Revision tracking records

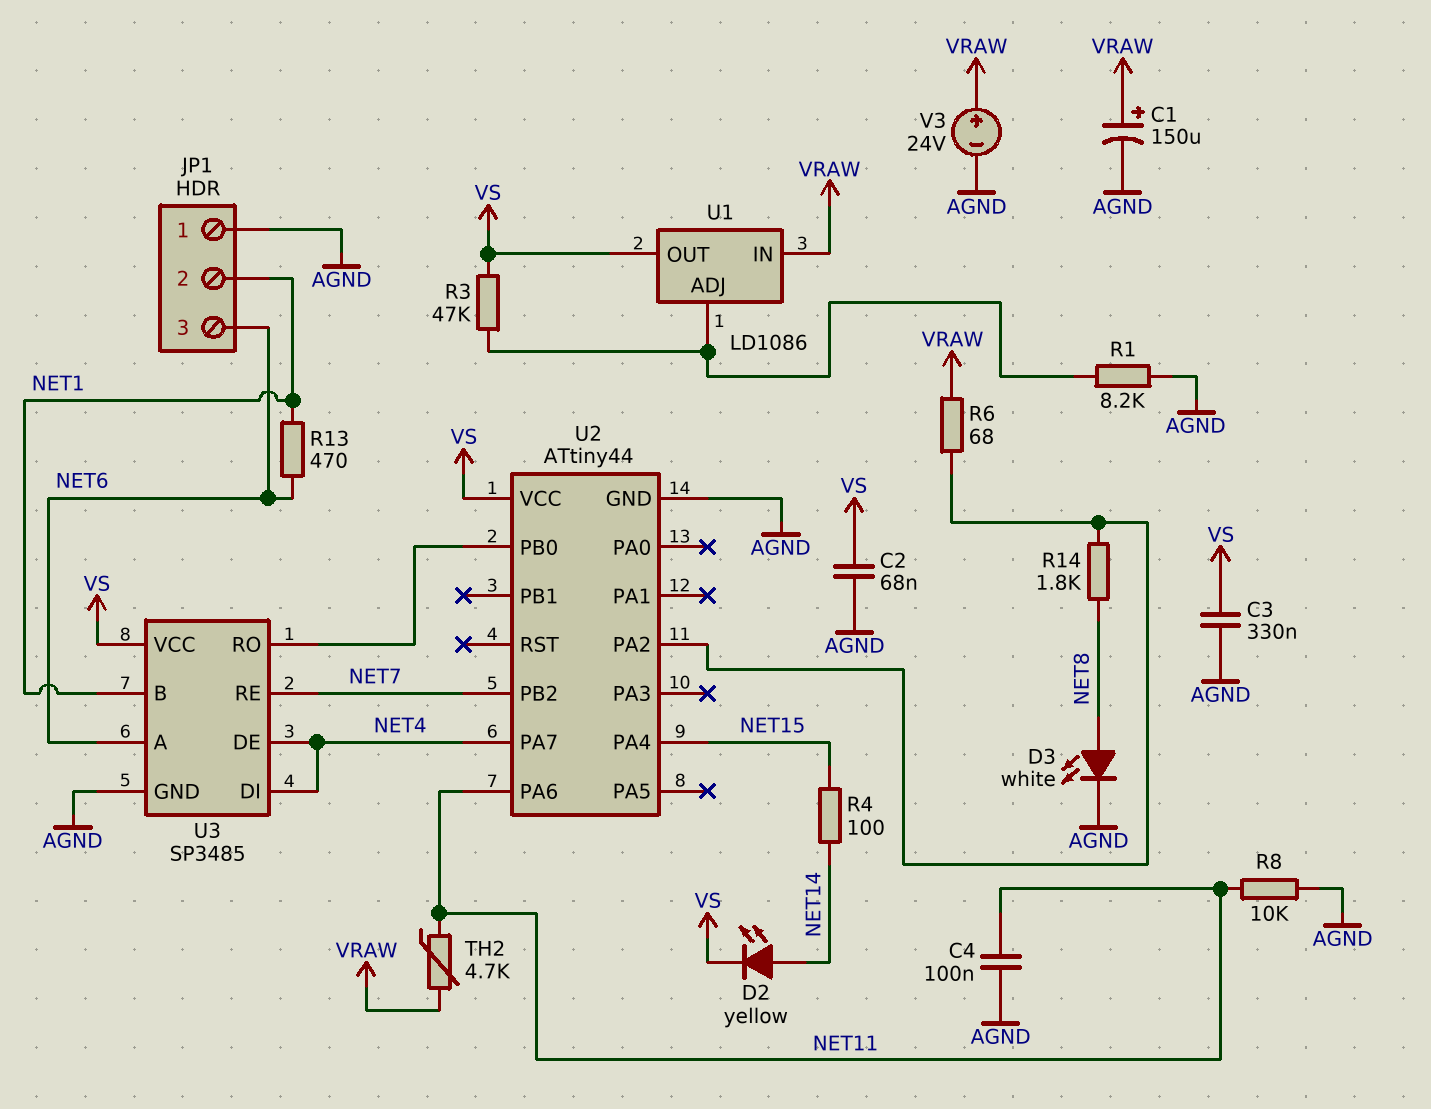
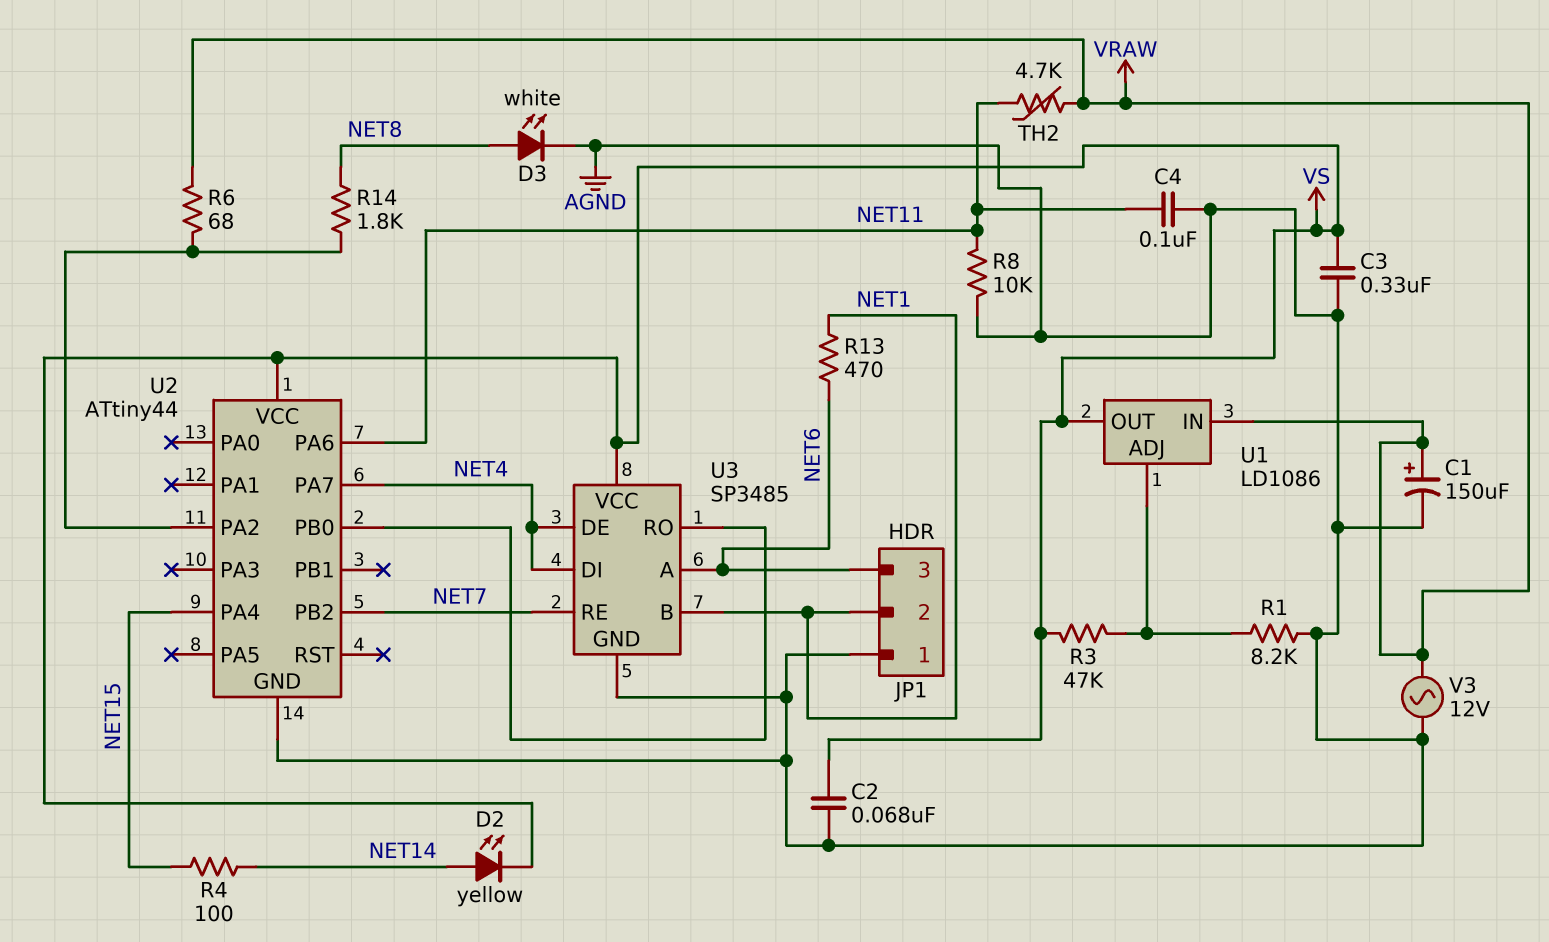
V3: 24V (plus VRAW, minus AGND) -> AC 12V (AGND, VRAW)

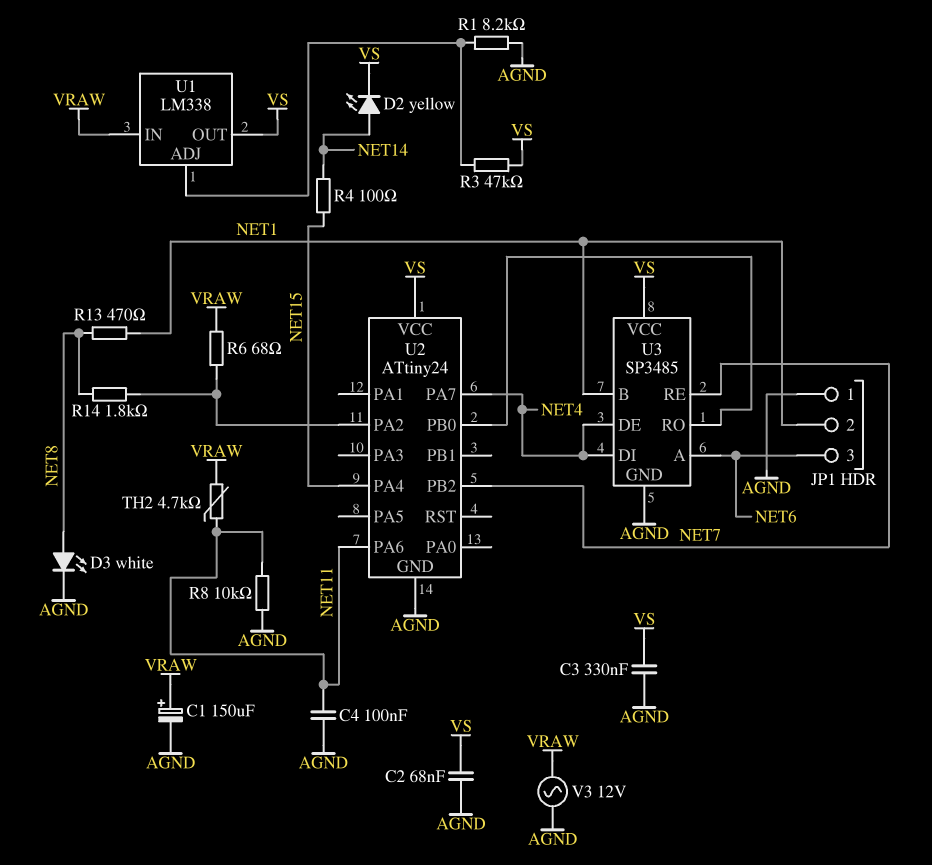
R13: 470 (NET1, NET6) -> 470 (NET1, NET8)
U1: LD1086 -> LM338
U2: ATtiny44 -> ATtiny24

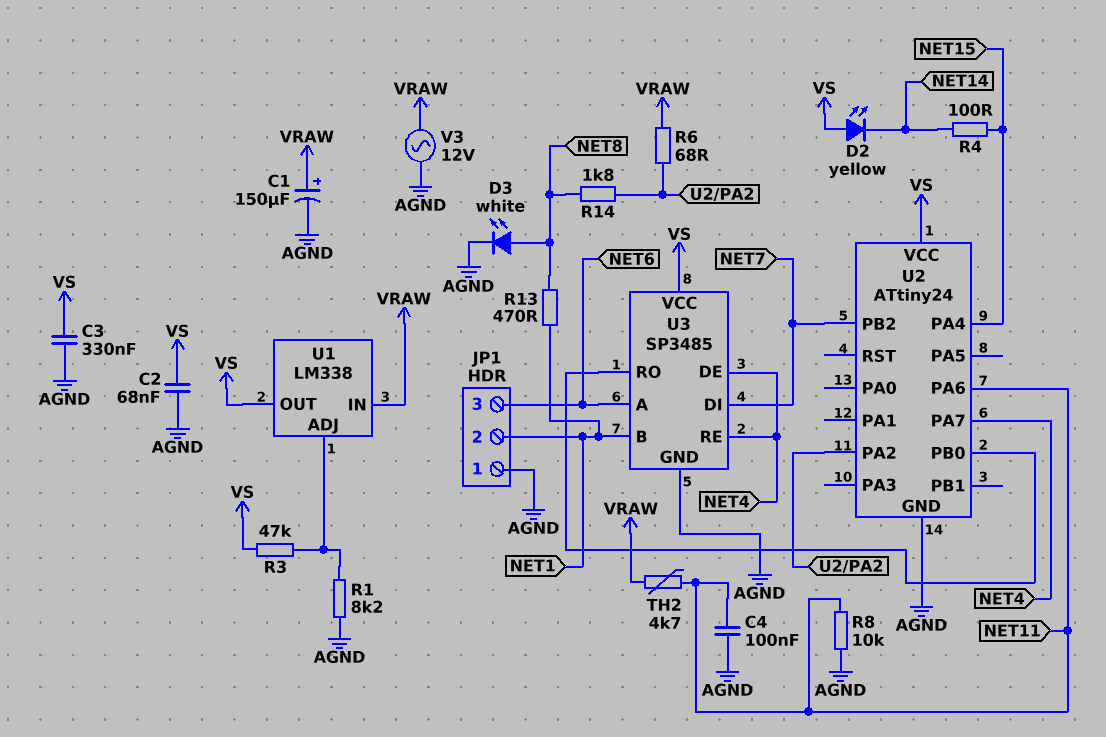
D2: LED yellow (A NET14, K VS) -> LED yellow (A VS, K NET14)
U3 pin DI: NET4 -> NET7
U3 pin RE: NET7 -> NET4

● Problem description
Write down all the entries exactly, but not the pictures they hold.

● Reply
V3: 24V (plus VRAW, minus AGND) -> AC 12V (AGND, VRAW)

R13: 470 (NET1, NET6) -> 470 (NET1, NET8)
U1: LD1086 -> LM338
U2: ATtiny44 -> ATtiny24

D2: LED yellow (A NET14, K VS) -> LED yellow (A VS, K NET14)
U3 pin DI: NET4 -> NET7
U3 pin RE: NET7 -> NET4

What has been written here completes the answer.